**WHAT TO WORK ON**: Exercise in exact copying. Transcribe every entry that follows, word for word.

Items listed in a dataset:

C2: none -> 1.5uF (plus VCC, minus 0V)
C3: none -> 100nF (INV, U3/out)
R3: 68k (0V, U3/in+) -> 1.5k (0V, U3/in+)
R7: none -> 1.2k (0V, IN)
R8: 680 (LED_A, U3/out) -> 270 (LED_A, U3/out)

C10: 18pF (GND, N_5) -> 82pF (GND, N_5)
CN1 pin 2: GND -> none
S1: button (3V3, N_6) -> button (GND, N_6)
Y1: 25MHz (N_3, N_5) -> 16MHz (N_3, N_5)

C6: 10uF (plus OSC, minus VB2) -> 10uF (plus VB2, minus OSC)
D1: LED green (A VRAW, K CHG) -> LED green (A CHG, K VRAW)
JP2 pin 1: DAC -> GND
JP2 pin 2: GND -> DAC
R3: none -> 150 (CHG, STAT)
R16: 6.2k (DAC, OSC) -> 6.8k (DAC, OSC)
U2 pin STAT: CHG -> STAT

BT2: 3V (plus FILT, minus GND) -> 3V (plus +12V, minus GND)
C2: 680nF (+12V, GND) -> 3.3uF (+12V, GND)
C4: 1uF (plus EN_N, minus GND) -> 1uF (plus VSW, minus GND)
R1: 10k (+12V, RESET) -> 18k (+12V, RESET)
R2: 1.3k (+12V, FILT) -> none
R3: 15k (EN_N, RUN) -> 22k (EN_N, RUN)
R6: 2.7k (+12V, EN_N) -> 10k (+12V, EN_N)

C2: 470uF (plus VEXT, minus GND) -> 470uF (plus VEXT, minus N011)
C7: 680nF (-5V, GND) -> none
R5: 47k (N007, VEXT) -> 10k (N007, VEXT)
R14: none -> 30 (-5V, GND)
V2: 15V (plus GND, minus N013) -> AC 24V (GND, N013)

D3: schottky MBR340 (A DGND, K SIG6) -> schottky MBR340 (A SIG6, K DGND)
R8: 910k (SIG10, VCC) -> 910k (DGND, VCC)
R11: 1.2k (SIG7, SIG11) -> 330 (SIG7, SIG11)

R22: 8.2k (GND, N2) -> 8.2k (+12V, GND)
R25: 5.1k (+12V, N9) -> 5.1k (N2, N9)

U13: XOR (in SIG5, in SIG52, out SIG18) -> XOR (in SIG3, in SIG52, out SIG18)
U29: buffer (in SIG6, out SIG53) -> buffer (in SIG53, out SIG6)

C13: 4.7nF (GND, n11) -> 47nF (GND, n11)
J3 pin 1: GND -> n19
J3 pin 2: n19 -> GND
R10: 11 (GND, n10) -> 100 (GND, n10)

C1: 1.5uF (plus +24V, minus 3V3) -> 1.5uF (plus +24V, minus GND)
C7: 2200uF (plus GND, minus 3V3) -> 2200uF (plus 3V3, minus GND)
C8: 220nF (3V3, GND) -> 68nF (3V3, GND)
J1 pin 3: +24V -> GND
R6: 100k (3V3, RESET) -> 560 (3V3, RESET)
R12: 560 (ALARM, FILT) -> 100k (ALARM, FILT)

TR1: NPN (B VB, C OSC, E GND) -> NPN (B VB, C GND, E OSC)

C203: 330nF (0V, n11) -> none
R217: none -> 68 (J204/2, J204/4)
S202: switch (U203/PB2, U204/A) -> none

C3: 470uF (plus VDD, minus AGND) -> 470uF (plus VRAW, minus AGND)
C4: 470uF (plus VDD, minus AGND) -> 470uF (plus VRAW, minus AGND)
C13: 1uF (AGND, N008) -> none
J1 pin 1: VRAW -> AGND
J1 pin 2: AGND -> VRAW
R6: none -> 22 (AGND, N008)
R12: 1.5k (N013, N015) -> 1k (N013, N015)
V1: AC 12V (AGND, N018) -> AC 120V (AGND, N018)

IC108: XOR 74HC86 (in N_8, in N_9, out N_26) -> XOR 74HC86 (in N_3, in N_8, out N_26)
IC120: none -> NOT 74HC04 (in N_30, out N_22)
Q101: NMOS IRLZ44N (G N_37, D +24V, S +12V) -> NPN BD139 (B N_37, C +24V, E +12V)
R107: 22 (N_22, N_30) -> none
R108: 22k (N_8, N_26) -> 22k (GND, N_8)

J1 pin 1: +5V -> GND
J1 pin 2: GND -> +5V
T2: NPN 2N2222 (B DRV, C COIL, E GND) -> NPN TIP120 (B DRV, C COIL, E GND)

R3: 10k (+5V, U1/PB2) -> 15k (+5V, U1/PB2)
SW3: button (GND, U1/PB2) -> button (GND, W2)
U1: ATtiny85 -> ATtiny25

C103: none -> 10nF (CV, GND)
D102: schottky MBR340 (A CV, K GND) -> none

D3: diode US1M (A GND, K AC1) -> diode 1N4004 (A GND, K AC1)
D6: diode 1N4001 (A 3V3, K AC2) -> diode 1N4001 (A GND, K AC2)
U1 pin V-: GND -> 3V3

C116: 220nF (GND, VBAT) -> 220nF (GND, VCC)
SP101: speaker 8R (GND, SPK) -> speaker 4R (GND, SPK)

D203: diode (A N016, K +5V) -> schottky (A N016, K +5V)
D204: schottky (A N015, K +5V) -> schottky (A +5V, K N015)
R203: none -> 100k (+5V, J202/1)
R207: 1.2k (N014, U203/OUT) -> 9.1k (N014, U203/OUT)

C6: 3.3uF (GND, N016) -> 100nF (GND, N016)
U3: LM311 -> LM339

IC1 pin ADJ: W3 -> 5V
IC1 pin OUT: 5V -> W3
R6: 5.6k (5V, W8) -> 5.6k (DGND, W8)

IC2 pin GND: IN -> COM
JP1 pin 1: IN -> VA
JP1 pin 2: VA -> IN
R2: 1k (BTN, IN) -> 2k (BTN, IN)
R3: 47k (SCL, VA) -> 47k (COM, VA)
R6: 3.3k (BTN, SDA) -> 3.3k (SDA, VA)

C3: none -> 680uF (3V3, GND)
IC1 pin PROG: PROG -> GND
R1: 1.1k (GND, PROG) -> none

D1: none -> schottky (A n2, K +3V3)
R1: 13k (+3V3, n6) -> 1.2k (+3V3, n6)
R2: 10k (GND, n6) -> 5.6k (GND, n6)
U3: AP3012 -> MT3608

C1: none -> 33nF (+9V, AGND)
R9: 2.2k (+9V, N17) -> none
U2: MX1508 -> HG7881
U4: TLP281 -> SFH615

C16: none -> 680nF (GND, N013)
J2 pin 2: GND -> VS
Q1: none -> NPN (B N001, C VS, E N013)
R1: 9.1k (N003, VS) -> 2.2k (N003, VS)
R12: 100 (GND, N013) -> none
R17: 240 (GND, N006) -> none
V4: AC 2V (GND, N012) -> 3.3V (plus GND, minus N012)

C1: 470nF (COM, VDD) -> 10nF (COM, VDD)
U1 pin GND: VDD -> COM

**TASK OUTPUT**:
C2: none -> 1.5uF (plus VCC, minus 0V)
C3: none -> 100nF (INV, U3/out)
R3: 68k (0V, U3/in+) -> 1.5k (0V, U3/in+)
R7: none -> 1.2k (0V, IN)
R8: 680 (LED_A, U3/out) -> 270 (LED_A, U3/out)

C10: 18pF (GND, N_5) -> 82pF (GND, N_5)
CN1 pin 2: GND -> none
S1: button (3V3, N_6) -> button (GND, N_6)
Y1: 25MHz (N_3, N_5) -> 16MHz (N_3, N_5)

C6: 10uF (plus OSC, minus VB2) -> 10uF (plus VB2, minus OSC)
D1: LED green (A VRAW, K CHG) -> LED green (A CHG, K VRAW)
JP2 pin 1: DAC -> GND
JP2 pin 2: GND -> DAC
R3: none -> 150 (CHG, STAT)
R16: 6.2k (DAC, OSC) -> 6.8k (DAC, OSC)
U2 pin STAT: CHG -> STAT

BT2: 3V (plus FILT, minus GND) -> 3V (plus +12V, minus GND)
C2: 680nF (+12V, GND) -> 3.3uF (+12V, GND)
C4: 1uF (plus EN_N, minus GND) -> 1uF (plus VSW, minus GND)
R1: 10k (+12V, RESET) -> 18k (+12V, RESET)
R2: 1.3k (+12V, FILT) -> none
R3: 15k (EN_N, RUN) -> 22k (EN_N, RUN)
R6: 2.7k (+12V, EN_N) -> 10k (+12V, EN_N)

C2: 470uF (plus VEXT, minus GND) -> 470uF (plus VEXT, minus N011)
C7: 680nF (-5V, GND) -> none
R5: 47k (N007, VEXT) -> 10k (N007, VEXT)
R14: none -> 30 (-5V, GND)
V2: 15V (plus GND, minus N013) -> AC 24V (GND, N013)

D3: schottky MBR340 (A DGND, K SIG6) -> schottky MBR340 (A SIG6, K DGND)
R8: 910k (SIG10, VCC) -> 910k (DGND, VCC)
R11: 1.2k (SIG7, SIG11) -> 330 (SIG7, SIG11)

R22: 8.2k (GND, N2) -> 8.2k (+12V, GND)
R25: 5.1k (+12V, N9) -> 5.1k (N2, N9)

U13: XOR (in SIG5, in SIG52, out SIG18) -> XOR (in SIG3, in SIG52, out SIG18)
U29: buffer (in SIG6, out SIG53) -> buffer (in SIG53, out SIG6)

C13: 4.7nF (GND, n11) -> 47nF (GND, n11)
J3 pin 1: GND -> n19
J3 pin 2: n19 -> GND
R10: 11 (GND, n10) -> 100 (GND, n10)

C1: 1.5uF (plus +24V, minus 3V3) -> 1.5uF (plus +24V, minus GND)
C7: 2200uF (plus GND, minus 3V3) -> 2200uF (plus 3V3, minus GND)
C8: 220nF (3V3, GND) -> 68nF (3V3, GND)
J1 pin 3: +24V -> GND
R6: 100k (3V3, RESET) -> 560 (3V3, RESET)
R12: 560 (ALARM, FILT) -> 100k (ALARM, FILT)

TR1: NPN (B VB, C OSC, E GND) -> NPN (B VB, C GND, E OSC)

C203: 330nF (0V, n11) -> none
R217: none -> 68 (J204/2, J204/4)
S202: switch (U203/PB2, U204/A) -> none

C3: 470uF (plus VDD, minus AGND) -> 470uF (plus VRAW, minus AGND)
C4: 470uF (plus VDD, minus AGND) -> 470uF (plus VRAW, minus AGND)
C13: 1uF (AGND, N008) -> none
J1 pin 1: VRAW -> AGND
J1 pin 2: AGND -> VRAW
R6: none -> 22 (AGND, N008)
R12: 1.5k (N013, N015) -> 1k (N013, N015)
V1: AC 12V (AGND, N018) -> AC 120V (AGND, N018)

IC108: XOR 74HC86 (in N_8, in N_9, out N_26) -> XOR 74HC86 (in N_3, in N_8, out N_26)
IC120: none -> NOT 74HC04 (in N_30, out N_22)
Q101: NMOS IRLZ44N (G N_37, D +24V, S +12V) -> NPN BD139 (B N_37, C +24V, E +12V)
R107: 22 (N_22, N_30) -> none
R108: 22k (N_8, N_26) -> 22k (GND, N_8)

J1 pin 1: +5V -> GND
J1 pin 2: GND -> +5V
T2: NPN 2N2222 (B DRV, C COIL, E GND) -> NPN TIP120 (B DRV, C COIL, E GND)

R3: 10k (+5V, U1/PB2) -> 15k (+5V, U1/PB2)
SW3: button (GND, U1/PB2) -> button (GND, W2)
U1: ATtiny85 -> ATtiny25

C103: none -> 10nF (CV, GND)
D102: schottky MBR340 (A CV, K GND) -> none

D3: diode US1M (A GND, K AC1) -> diode 1N4004 (A GND, K AC1)
D6: diode 1N4001 (A 3V3, K AC2) -> diode 1N4001 (A GND, K AC2)
U1 pin V-: GND -> 3V3

C116: 220nF (GND, VBAT) -> 220nF (GND, VCC)
SP101: speaker 8R (GND, SPK) -> speaker 4R (GND, SPK)

D203: diode (A N016, K +5V) -> schottky (A N016, K +5V)
D204: schottky (A N015, K +5V) -> schottky (A +5V, K N015)
R203: none -> 100k (+5V, J202/1)
R207: 1.2k (N014, U203/OUT) -> 9.1k (N014, U203/OUT)

C6: 3.3uF (GND, N016) -> 100nF (GND, N016)
U3: LM311 -> LM339

IC1 pin ADJ: W3 -> 5V
IC1 pin OUT: 5V -> W3
R6: 5.6k (5V, W8) -> 5.6k (DGND, W8)

IC2 pin GND: IN -> COM
JP1 pin 1: IN -> VA
JP1 pin 2: VA -> IN
R2: 1k (BTN, IN) -> 2k (BTN, IN)
R3: 47k (SCL, VA) -> 47k (COM, VA)
R6: 3.3k (BTN, SDA) -> 3.3k (SDA, VA)

C3: none -> 680uF (3V3, GND)
IC1 pin PROG: PROG -> GND
R1: 1.1k (GND, PROG) -> none

D1: none -> schottky (A n2, K +3V3)
R1: 13k (+3V3, n6) -> 1.2k (+3V3, n6)
R2: 10k (GND, n6) -> 5.6k (GND, n6)
U3: AP3012 -> MT3608

C1: none -> 33nF (+9V, AGND)
R9: 2.2k (+9V, N17) -> none
U2: MX1508 -> HG7881
U4: TLP281 -> SFH615

C16: none -> 680nF (GND, N013)
J2 pin 2: GND -> VS
Q1: none -> NPN (B N001, C VS, E N013)
R1: 9.1k (N003, VS) -> 2.2k (N003, VS)
R12: 100 (GND, N013) -> none
R17: 240 (GND, N006) -> none
V4: AC 2V (GND, N012) -> 3.3V (plus GND, minus N012)

C1: 470nF (COM, VDD) -> 10nF (COM, VDD)
U1 pin GND: VDD -> COM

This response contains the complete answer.